- Task directions:
No pictures are to be included when the entries below are reproduced exactly.

- Data for this exercise:
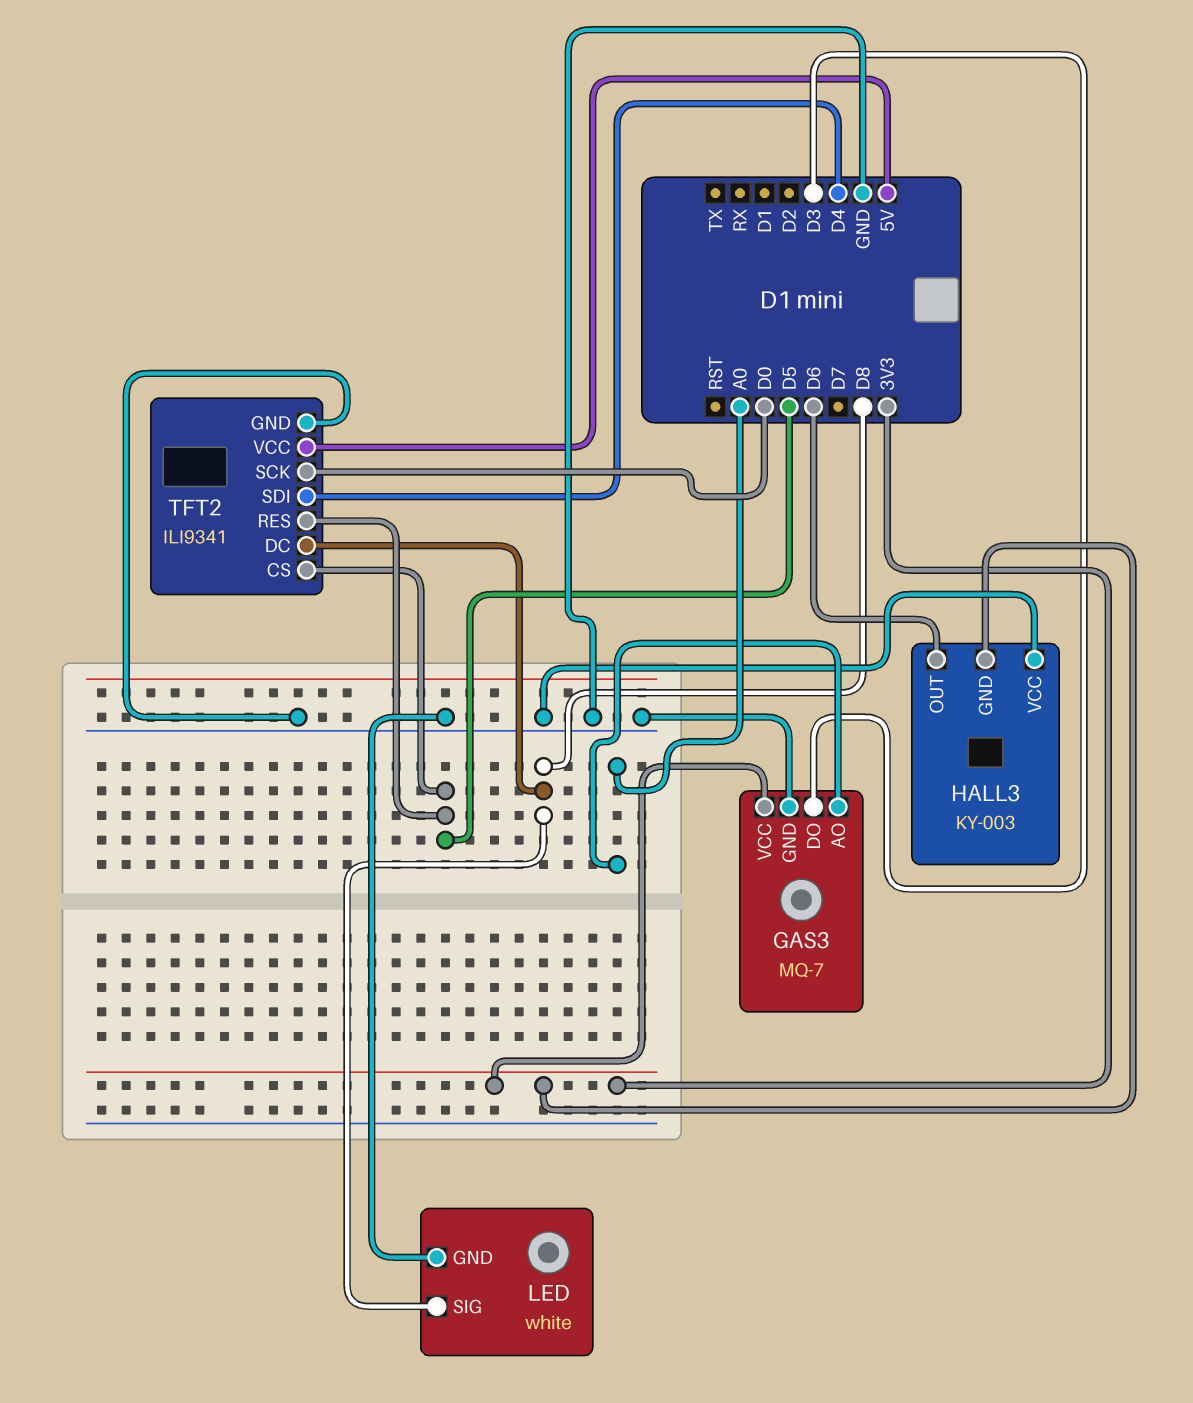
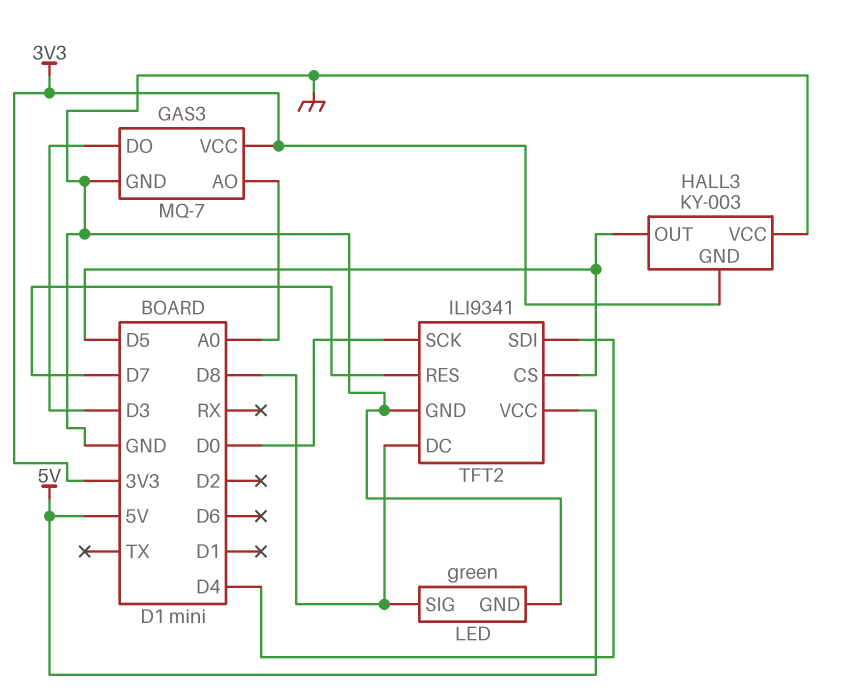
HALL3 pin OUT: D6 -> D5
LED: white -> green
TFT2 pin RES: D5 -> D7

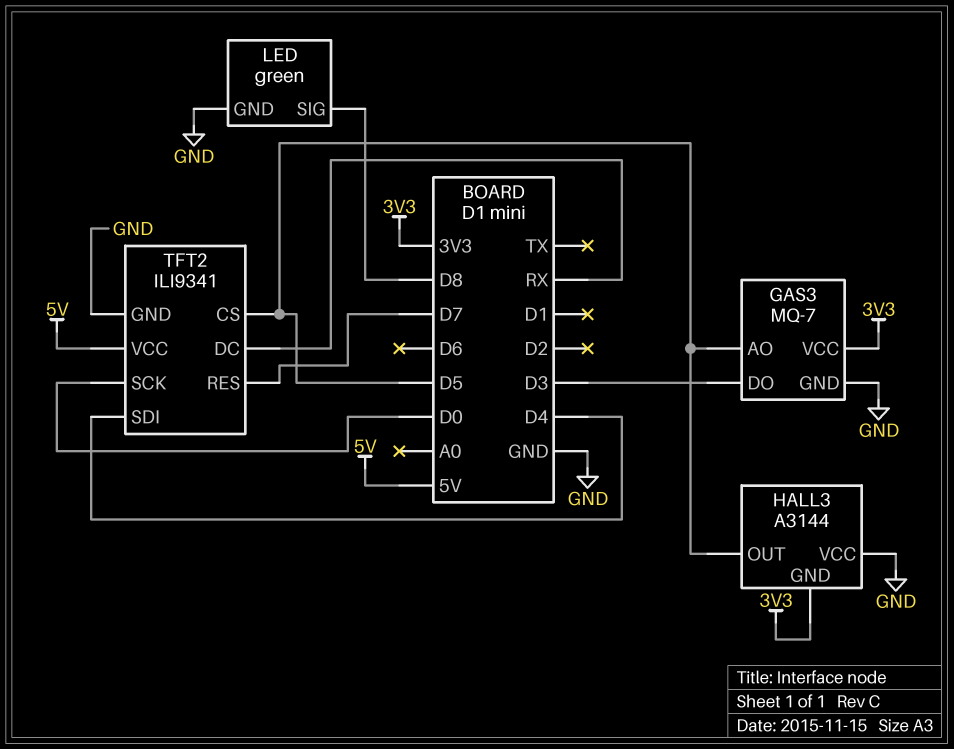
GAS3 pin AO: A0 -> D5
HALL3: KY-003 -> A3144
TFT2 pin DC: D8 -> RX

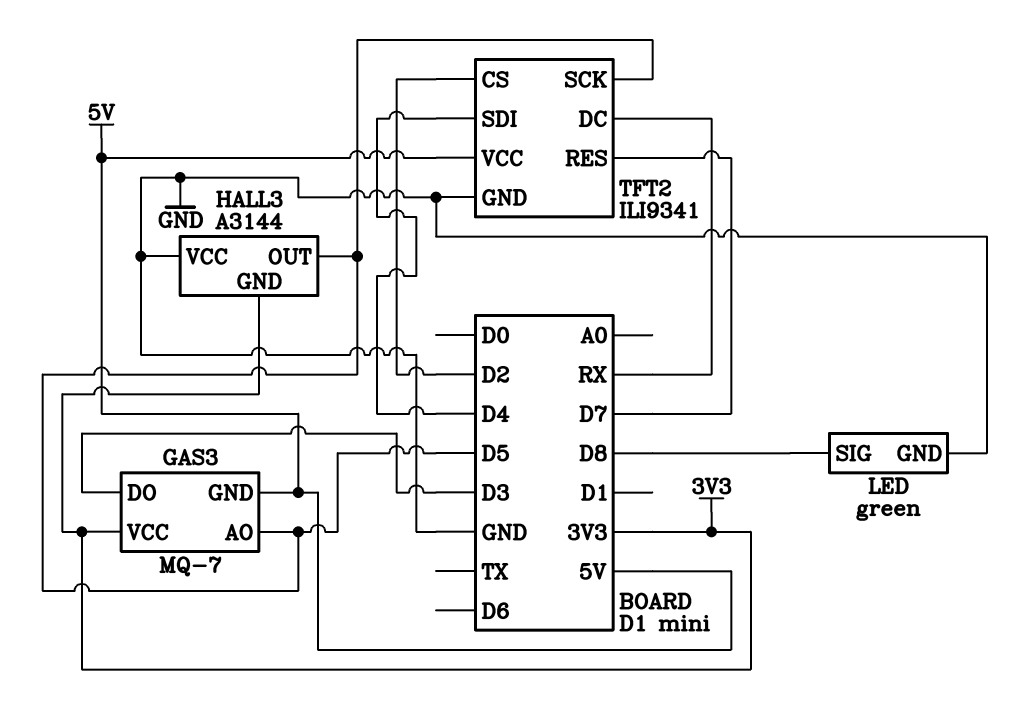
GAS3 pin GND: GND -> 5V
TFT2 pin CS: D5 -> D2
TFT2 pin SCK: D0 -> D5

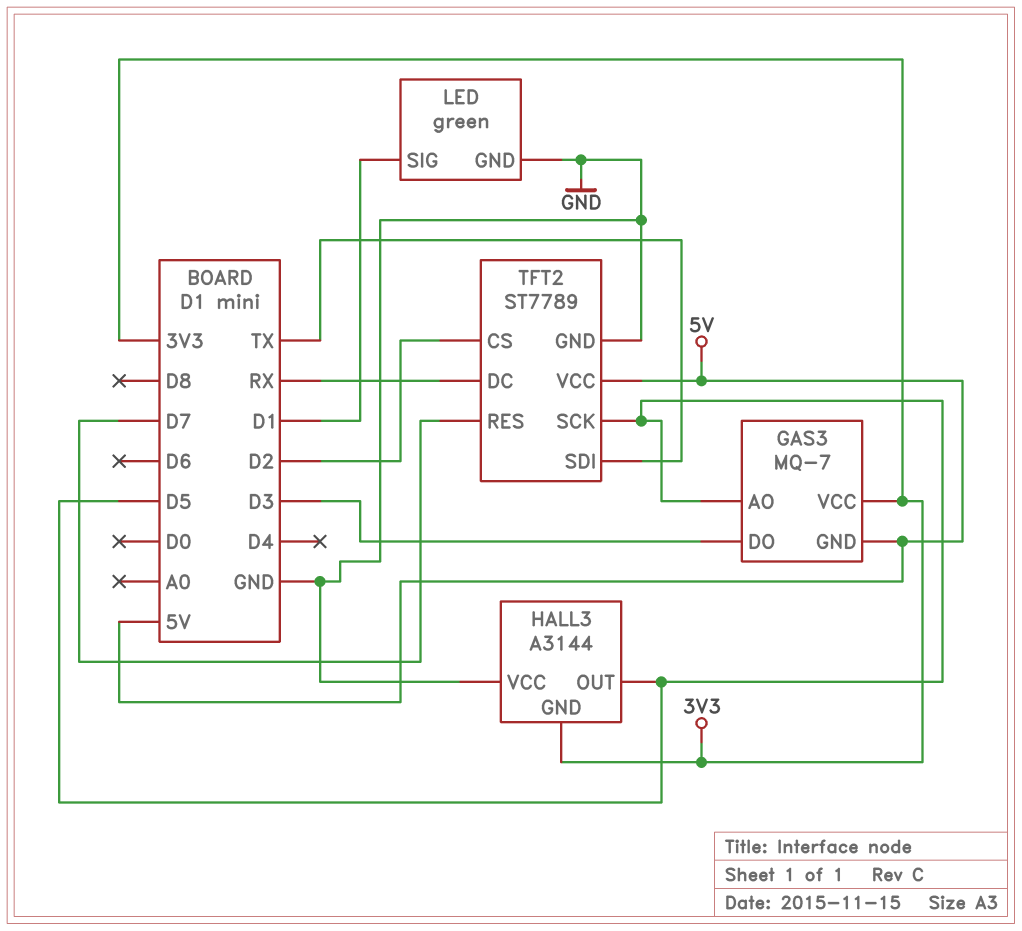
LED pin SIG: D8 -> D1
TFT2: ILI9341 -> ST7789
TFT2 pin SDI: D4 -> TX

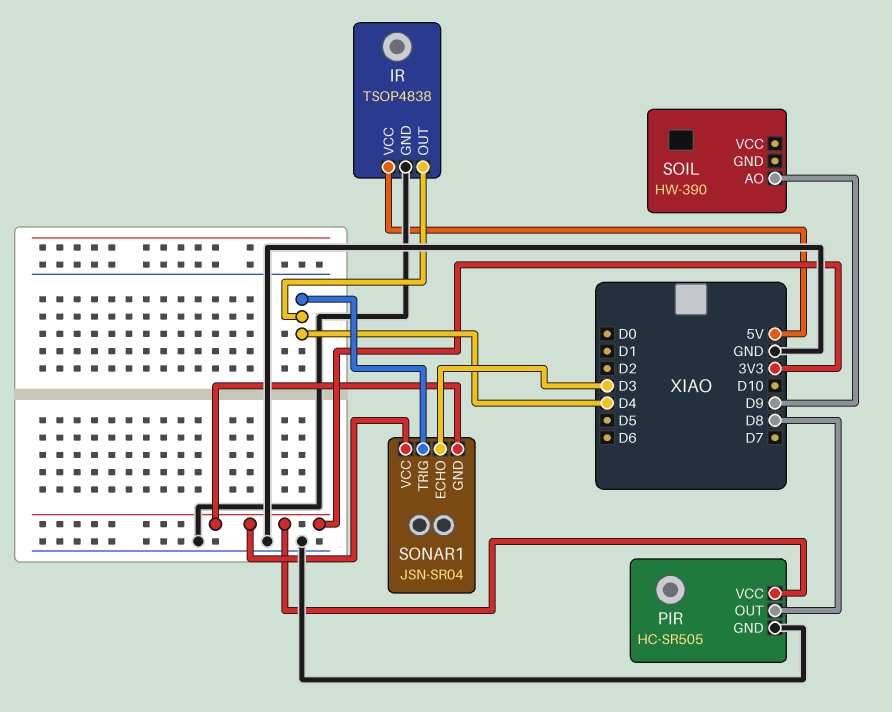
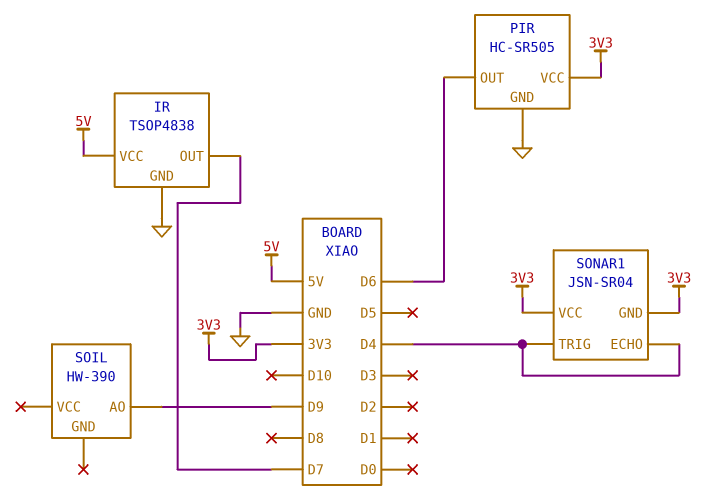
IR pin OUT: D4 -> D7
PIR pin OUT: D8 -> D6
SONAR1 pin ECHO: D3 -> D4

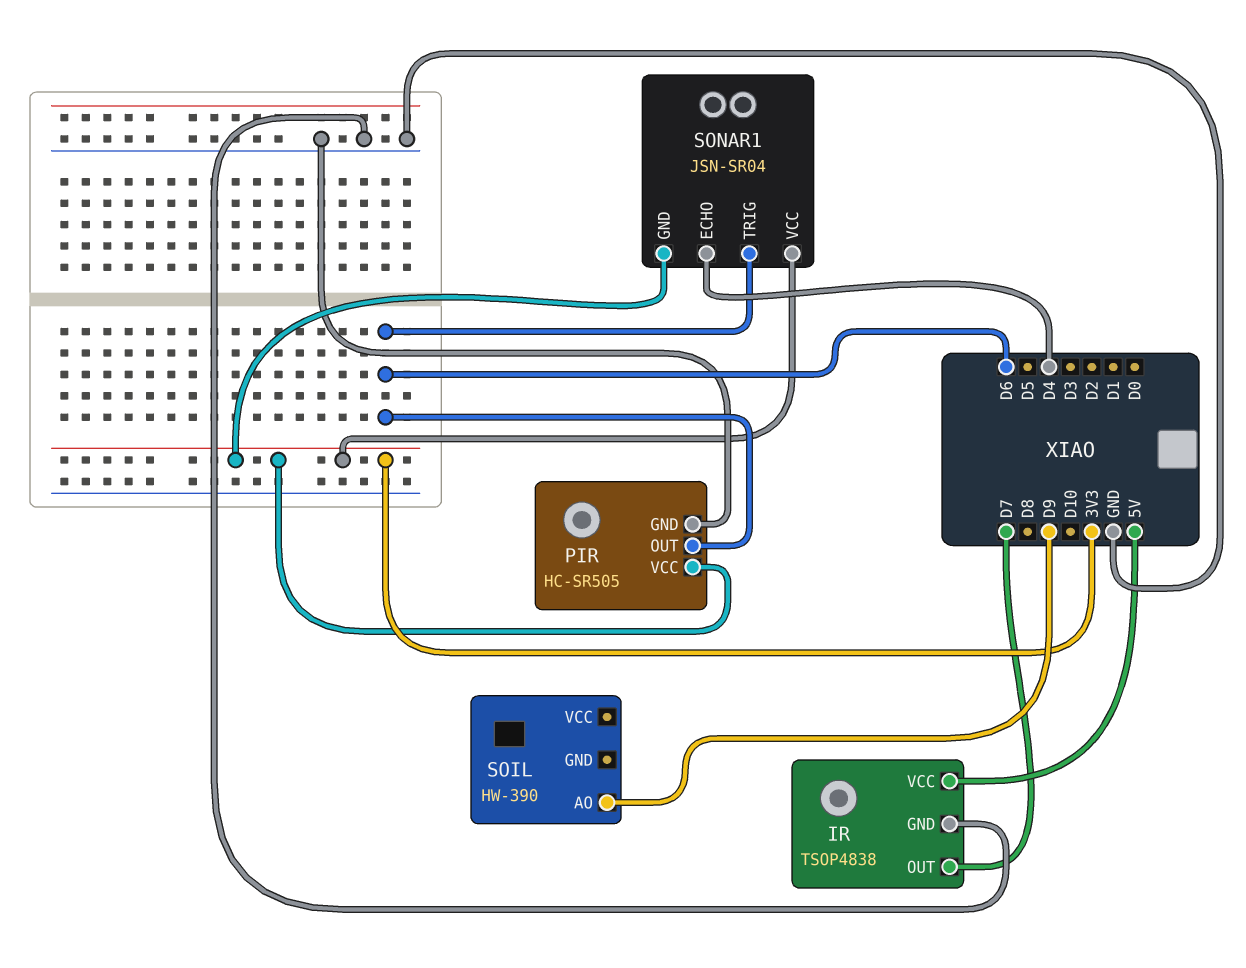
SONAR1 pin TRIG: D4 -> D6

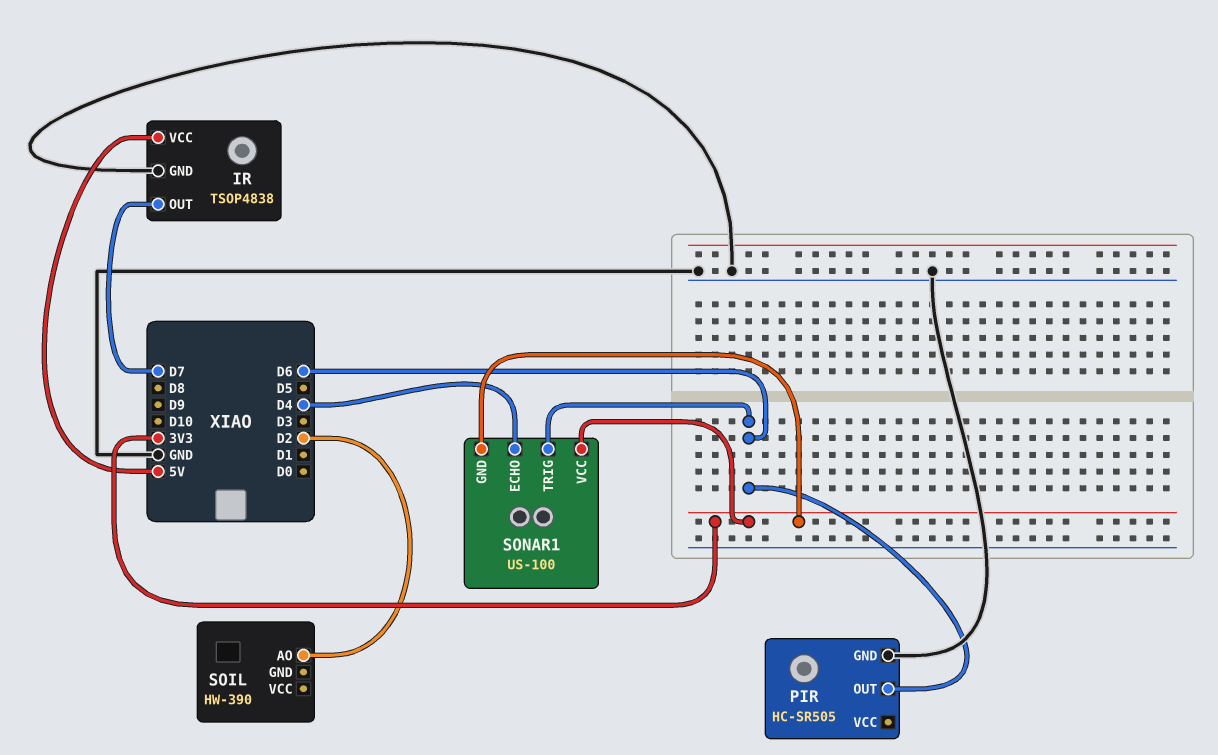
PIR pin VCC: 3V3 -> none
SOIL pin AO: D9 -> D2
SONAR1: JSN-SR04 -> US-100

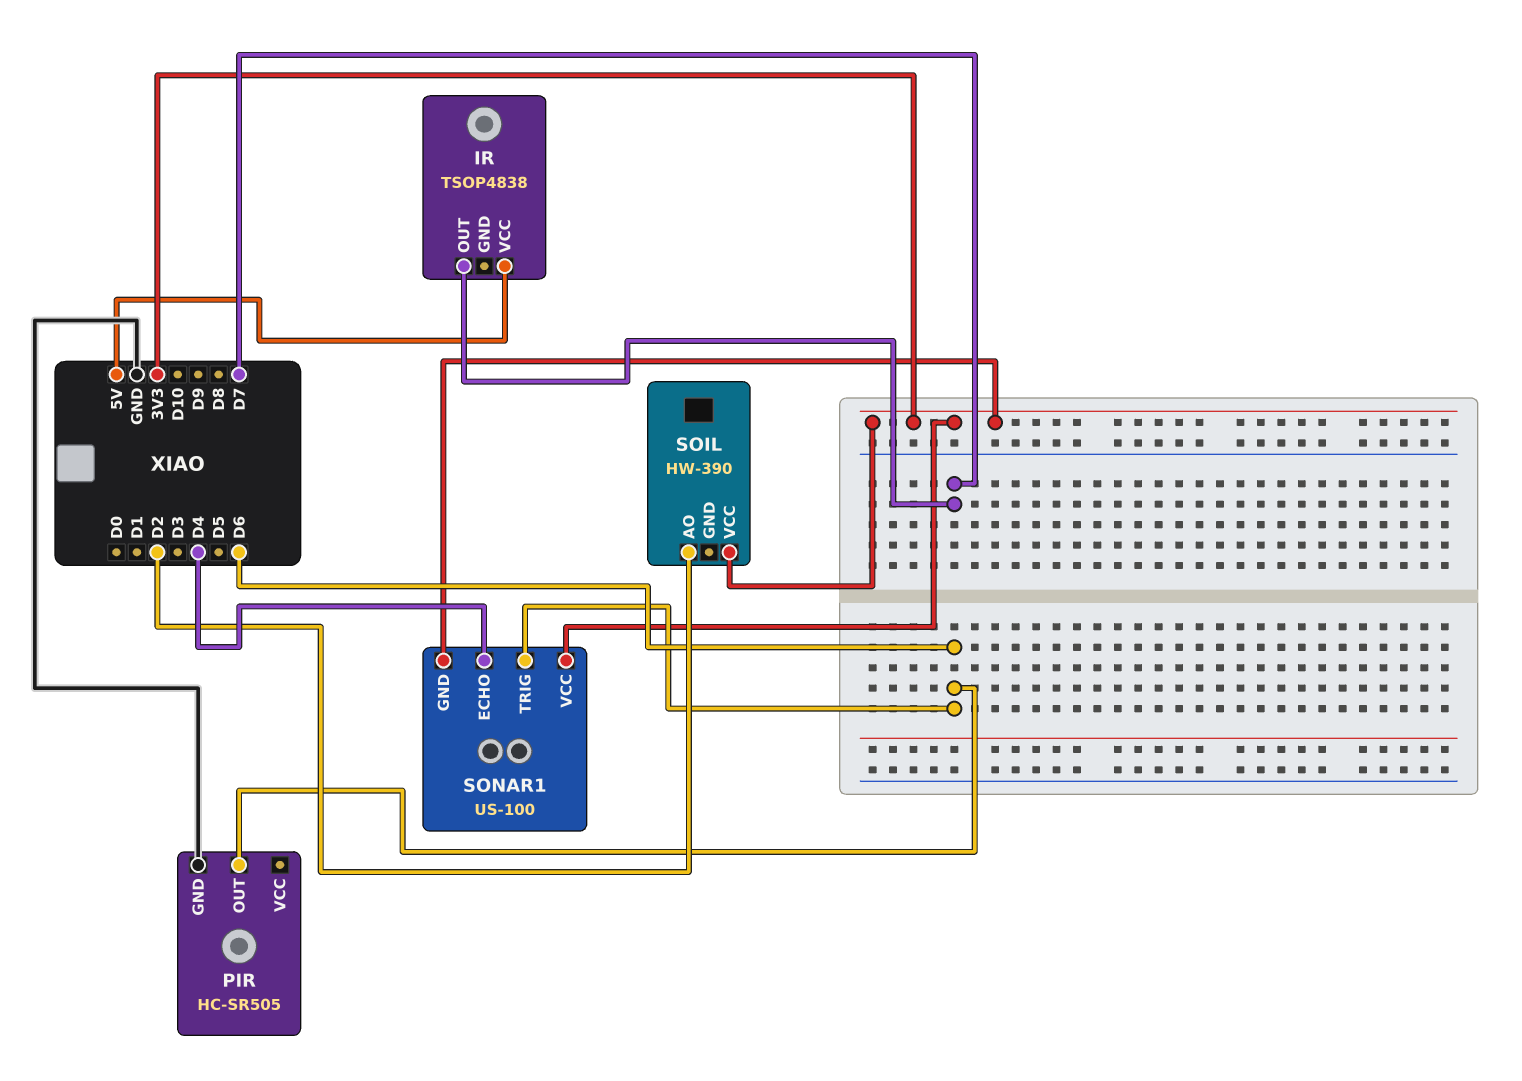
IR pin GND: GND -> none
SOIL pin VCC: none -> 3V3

- Written answer:
HALL3 pin OUT: D6 -> D5
LED: white -> green
TFT2 pin RES: D5 -> D7

GAS3 pin AO: A0 -> D5
HALL3: KY-003 -> A3144
TFT2 pin DC: D8 -> RX

GAS3 pin GND: GND -> 5V
TFT2 pin CS: D5 -> D2
TFT2 pin SCK: D0 -> D5

LED pin SIG: D8 -> D1
TFT2: ILI9341 -> ST7789
TFT2 pin SDI: D4 -> TX

IR pin OUT: D4 -> D7
PIR pin OUT: D8 -> D6
SONAR1 pin ECHO: D3 -> D4

SONAR1 pin TRIG: D4 -> D6

PIR pin VCC: 3V3 -> none
SOIL pin AO: D9 -> D2
SONAR1: JSN-SR04 -> US-100

IR pin GND: GND -> none
SOIL pin VCC: none -> 3V3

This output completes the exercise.